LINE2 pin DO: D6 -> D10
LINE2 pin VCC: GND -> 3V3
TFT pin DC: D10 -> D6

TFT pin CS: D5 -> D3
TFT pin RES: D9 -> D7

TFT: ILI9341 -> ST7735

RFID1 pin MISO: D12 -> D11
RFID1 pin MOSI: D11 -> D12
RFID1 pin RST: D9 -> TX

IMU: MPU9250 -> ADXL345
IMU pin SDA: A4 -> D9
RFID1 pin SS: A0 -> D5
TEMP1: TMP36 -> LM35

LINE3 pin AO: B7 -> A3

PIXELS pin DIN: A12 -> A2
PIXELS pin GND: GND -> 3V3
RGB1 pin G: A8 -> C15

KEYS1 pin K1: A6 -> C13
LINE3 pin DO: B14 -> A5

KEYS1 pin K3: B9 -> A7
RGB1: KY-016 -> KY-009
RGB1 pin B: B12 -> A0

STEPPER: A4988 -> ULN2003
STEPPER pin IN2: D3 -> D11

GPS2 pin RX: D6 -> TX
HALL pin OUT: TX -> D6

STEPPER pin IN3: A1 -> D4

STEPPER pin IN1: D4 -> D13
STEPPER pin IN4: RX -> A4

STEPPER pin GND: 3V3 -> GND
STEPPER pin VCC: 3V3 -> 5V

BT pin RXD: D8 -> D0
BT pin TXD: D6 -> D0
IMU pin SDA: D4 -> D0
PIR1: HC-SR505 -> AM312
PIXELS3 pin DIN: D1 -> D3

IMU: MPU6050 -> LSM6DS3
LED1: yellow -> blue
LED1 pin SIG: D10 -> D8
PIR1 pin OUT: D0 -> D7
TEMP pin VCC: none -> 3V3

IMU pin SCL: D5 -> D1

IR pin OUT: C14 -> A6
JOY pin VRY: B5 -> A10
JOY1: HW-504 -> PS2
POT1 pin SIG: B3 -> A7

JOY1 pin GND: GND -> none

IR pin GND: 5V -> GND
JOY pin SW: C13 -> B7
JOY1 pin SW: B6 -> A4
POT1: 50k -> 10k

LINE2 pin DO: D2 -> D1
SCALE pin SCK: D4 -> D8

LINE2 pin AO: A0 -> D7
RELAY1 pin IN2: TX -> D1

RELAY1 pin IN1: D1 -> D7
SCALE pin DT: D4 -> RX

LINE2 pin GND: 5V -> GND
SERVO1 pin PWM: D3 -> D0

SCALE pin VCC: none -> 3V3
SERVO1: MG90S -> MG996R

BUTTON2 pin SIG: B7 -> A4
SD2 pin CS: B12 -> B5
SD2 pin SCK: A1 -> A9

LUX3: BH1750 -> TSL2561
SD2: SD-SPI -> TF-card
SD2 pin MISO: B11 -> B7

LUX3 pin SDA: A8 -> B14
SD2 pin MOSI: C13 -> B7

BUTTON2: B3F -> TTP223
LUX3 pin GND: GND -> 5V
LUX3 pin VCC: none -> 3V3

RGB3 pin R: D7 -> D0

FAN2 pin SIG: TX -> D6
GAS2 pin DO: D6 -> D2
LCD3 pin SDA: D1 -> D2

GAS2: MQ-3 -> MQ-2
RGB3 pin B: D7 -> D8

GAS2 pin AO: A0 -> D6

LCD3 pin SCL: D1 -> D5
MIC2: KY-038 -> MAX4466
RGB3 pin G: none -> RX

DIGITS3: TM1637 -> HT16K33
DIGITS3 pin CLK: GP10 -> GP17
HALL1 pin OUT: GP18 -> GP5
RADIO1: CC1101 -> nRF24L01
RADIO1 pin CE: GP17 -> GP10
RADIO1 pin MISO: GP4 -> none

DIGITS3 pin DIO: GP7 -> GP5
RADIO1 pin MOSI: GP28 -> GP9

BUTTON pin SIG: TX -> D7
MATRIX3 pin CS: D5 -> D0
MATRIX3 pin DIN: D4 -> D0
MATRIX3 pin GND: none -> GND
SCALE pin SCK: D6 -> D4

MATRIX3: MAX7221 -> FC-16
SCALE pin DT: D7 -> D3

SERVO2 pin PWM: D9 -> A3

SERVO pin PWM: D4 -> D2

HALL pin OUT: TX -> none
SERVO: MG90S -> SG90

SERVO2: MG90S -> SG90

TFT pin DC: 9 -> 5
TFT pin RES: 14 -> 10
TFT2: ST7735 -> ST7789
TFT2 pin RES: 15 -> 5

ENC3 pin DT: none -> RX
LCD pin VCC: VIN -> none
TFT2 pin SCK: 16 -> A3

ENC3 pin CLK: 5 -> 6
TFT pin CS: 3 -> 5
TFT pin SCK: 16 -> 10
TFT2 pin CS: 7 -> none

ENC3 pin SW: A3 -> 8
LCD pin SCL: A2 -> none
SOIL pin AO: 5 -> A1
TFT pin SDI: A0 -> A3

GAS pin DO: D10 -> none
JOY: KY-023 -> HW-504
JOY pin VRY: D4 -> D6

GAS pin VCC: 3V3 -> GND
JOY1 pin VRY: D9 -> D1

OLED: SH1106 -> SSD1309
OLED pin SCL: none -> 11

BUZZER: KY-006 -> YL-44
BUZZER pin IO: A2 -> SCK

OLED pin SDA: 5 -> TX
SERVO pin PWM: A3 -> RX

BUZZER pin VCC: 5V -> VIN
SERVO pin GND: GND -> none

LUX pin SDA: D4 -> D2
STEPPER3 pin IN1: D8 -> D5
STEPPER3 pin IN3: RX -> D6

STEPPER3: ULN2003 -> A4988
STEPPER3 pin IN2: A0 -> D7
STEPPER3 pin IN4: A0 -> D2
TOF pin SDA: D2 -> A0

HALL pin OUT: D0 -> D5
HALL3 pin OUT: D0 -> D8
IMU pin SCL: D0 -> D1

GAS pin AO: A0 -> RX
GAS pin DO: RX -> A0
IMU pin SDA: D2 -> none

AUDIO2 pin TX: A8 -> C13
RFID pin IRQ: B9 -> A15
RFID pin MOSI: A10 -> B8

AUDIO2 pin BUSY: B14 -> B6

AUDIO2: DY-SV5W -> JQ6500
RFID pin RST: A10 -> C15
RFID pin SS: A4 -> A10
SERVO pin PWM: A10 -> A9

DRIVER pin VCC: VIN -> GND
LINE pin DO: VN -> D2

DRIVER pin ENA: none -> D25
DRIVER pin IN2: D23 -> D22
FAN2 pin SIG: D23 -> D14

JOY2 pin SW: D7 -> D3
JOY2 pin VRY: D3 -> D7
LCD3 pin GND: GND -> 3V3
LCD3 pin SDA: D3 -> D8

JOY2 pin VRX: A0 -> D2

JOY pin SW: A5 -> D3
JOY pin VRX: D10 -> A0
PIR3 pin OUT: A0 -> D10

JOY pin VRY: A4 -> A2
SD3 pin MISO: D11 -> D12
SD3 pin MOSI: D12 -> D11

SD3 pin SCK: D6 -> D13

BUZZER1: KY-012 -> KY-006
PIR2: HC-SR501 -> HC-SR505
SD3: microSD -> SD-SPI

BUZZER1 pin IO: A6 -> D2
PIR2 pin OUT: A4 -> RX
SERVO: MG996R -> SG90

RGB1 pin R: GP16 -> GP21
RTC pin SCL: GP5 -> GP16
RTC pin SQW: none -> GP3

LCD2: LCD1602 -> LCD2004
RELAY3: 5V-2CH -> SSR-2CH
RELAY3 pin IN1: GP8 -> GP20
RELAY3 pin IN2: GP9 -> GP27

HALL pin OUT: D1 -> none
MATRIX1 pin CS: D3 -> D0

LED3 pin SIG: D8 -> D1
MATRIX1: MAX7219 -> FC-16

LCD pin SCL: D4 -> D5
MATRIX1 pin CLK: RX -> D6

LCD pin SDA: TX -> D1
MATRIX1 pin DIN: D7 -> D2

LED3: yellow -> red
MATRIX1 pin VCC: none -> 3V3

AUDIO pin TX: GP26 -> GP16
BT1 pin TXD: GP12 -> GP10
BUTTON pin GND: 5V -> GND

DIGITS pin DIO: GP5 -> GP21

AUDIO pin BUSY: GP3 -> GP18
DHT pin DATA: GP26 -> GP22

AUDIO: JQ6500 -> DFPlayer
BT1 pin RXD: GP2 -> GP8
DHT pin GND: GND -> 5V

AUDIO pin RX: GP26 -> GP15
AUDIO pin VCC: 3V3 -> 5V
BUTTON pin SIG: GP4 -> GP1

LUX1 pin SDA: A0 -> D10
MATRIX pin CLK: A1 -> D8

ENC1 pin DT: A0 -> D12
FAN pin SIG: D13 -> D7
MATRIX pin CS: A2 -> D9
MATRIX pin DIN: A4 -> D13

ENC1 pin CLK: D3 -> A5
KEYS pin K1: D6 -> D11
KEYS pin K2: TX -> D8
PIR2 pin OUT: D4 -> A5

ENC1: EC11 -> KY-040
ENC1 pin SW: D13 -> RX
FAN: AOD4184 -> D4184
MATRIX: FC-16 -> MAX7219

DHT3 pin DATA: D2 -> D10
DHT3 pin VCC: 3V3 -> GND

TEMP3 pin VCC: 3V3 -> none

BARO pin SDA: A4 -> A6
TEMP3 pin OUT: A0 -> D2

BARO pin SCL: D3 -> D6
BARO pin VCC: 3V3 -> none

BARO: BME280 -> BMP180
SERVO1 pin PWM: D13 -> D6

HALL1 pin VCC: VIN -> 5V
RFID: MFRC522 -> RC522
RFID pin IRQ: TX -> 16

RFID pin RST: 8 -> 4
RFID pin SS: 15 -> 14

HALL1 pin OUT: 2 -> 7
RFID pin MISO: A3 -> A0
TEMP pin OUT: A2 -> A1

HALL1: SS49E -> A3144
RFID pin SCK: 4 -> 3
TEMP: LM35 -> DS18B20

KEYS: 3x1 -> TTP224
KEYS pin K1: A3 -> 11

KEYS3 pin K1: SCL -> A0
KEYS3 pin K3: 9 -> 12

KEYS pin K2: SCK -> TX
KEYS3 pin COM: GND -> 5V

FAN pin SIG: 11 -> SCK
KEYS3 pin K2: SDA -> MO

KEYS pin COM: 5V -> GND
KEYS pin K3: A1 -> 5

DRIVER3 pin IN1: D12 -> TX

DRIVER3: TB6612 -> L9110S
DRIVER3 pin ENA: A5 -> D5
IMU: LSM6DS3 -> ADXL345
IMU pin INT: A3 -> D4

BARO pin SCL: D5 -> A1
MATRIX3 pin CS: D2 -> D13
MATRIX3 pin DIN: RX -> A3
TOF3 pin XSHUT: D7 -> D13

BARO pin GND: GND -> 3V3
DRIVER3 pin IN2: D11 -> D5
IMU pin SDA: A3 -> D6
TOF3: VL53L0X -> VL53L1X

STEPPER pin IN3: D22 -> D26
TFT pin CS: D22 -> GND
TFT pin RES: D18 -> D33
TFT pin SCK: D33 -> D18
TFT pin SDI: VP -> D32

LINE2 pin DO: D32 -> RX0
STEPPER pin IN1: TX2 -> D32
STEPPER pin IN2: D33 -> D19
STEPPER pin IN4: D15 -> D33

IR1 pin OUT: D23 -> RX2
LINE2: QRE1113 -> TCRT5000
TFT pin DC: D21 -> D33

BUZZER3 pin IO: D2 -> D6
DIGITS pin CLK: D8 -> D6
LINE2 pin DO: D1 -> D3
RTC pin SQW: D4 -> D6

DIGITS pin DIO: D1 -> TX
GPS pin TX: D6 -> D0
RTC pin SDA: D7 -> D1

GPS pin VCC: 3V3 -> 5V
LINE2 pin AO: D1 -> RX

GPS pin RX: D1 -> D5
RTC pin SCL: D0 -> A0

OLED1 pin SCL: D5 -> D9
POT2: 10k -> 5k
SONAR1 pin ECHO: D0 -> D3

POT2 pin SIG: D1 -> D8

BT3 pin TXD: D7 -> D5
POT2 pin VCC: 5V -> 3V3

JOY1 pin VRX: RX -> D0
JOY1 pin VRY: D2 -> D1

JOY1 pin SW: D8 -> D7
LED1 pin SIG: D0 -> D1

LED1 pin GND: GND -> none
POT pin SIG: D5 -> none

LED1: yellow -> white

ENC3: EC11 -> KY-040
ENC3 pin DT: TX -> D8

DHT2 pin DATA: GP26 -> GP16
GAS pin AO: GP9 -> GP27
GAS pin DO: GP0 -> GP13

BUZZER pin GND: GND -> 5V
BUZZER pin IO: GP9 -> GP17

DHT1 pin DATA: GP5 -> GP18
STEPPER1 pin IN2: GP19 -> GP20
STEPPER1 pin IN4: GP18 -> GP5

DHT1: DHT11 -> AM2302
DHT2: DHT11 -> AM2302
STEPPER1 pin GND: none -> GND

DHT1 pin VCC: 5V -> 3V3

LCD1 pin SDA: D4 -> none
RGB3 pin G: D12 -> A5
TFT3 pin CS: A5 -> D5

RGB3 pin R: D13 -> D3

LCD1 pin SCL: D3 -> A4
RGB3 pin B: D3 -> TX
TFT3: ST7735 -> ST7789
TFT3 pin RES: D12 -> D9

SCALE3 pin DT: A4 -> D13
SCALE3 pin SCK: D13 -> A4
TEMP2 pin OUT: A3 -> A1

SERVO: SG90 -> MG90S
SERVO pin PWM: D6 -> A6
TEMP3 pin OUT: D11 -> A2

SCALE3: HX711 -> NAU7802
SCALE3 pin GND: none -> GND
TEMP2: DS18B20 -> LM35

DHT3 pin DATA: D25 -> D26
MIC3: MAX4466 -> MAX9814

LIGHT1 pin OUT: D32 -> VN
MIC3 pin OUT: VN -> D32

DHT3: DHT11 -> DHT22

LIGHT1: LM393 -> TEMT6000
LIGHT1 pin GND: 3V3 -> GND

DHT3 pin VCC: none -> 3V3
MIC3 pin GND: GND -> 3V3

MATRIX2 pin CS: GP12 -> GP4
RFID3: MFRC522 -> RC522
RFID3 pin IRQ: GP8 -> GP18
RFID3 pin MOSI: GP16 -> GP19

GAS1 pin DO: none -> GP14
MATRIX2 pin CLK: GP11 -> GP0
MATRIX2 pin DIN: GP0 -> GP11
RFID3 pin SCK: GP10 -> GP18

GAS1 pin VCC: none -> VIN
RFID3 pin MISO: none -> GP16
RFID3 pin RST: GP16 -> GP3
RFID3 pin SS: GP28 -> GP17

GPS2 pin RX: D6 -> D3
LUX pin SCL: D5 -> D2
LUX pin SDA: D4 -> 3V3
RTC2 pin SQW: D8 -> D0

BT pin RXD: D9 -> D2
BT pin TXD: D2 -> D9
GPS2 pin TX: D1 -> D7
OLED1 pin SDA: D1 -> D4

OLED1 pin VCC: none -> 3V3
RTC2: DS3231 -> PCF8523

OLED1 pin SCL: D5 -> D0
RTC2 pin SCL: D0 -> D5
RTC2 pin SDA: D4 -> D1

**Brief:**
For the material above, reproduce exactly the lines from the line with "PIXELS pin DIN: A12 -> A2" to the line with "MIC2: KY-038 -> MAX4466", inclusive, and exclude all others.

**Solution to this exercise:**
PIXELS pin DIN: A12 -> A2
PIXELS pin GND: GND -> 3V3
RGB1 pin G: A8 -> C15

KEYS1 pin K1: A6 -> C13
LINE3 pin DO: B14 -> A5

KEYS1 pin K3: B9 -> A7
RGB1: KY-016 -> KY-009
RGB1 pin B: B12 -> A0

STEPPER: A4988 -> ULN2003
STEPPER pin IN2: D3 -> D11

GPS2 pin RX: D6 -> TX
HALL pin OUT: TX -> D6

STEPPER pin IN3: A1 -> D4

STEPPER pin IN1: D4 -> D13
STEPPER pin IN4: RX -> A4

STEPPER pin GND: 3V3 -> GND
STEPPER pin VCC: 3V3 -> 5V

BT pin RXD: D8 -> D0
BT pin TXD: D6 -> D0
IMU pin SDA: D4 -> D0
PIR1: HC-SR505 -> AM312
PIXELS3 pin DIN: D1 -> D3

IMU: MPU6050 -> LSM6DS3
LED1: yellow -> blue
LED1 pin SIG: D10 -> D8
PIR1 pin OUT: D0 -> D7
TEMP pin VCC: none -> 3V3

IMU pin SCL: D5 -> D1

IR pin OUT: C14 -> A6
JOY pin VRY: B5 -> A10
JOY1: HW-504 -> PS2
POT1 pin SIG: B3 -> A7

JOY1 pin GND: GND -> none

IR pin GND: 5V -> GND
JOY pin SW: C13 -> B7
JOY1 pin SW: B6 -> A4
POT1: 50k -> 10k

LINE2 pin DO: D2 -> D1
SCALE pin SCK: D4 -> D8

LINE2 pin AO: A0 -> D7
RELAY1 pin IN2: TX -> D1

RELAY1 pin IN1: D1 -> D7
SCALE pin DT: D4 -> RX

LINE2 pin GND: 5V -> GND
SERVO1 pin PWM: D3 -> D0

SCALE pin VCC: none -> 3V3
SERVO1: MG90S -> MG996R

BUTTON2 pin SIG: B7 -> A4
SD2 pin CS: B12 -> B5
SD2 pin SCK: A1 -> A9

LUX3: BH1750 -> TSL2561
SD2: SD-SPI -> TF-card
SD2 pin MISO: B11 -> B7

LUX3 pin SDA: A8 -> B14
SD2 pin MOSI: C13 -> B7

BUTTON2: B3F -> TTP223
LUX3 pin GND: GND -> 5V
LUX3 pin VCC: none -> 3V3

RGB3 pin R: D7 -> D0

FAN2 pin SIG: TX -> D6
GAS2 pin DO: D6 -> D2
LCD3 pin SDA: D1 -> D2

GAS2: MQ-3 -> MQ-2
RGB3 pin B: D7 -> D8

GAS2 pin AO: A0 -> D6

LCD3 pin SCL: D1 -> D5
MIC2: KY-038 -> MAX4466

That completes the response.